### Data block

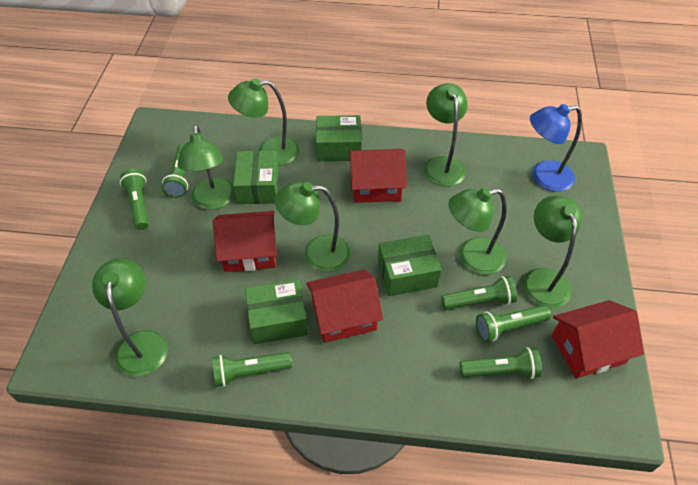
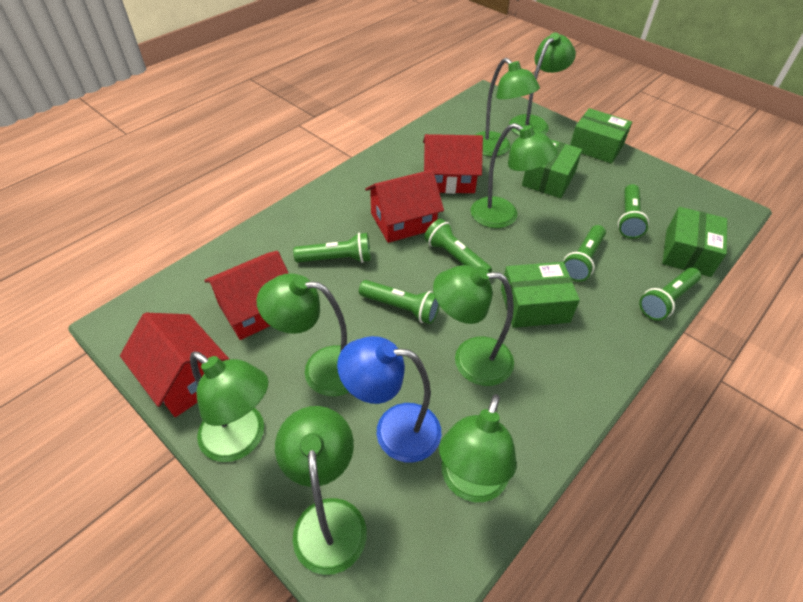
green lamp: 7 -> 8

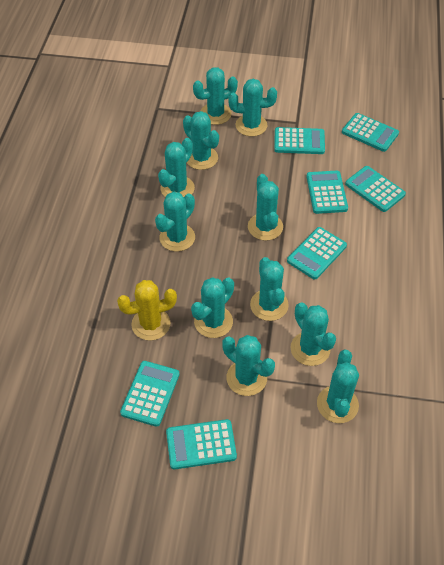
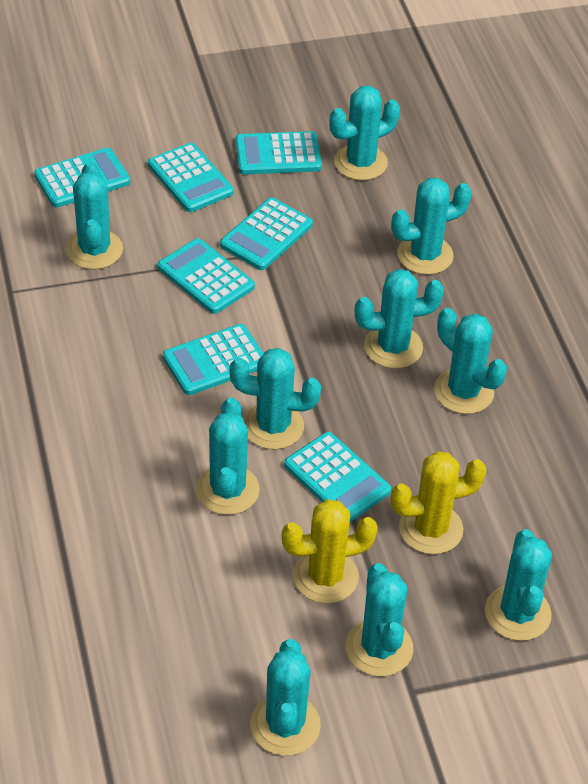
turquoise cactus: 11 -> 10
yellow cactus: 1 -> 2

### Task brief
Your copy should hold all the data word for word. It should hold no pictures.

### Exercise output
green lamp: 7 -> 8

turquoise cactus: 11 -> 10
yellow cactus: 1 -> 2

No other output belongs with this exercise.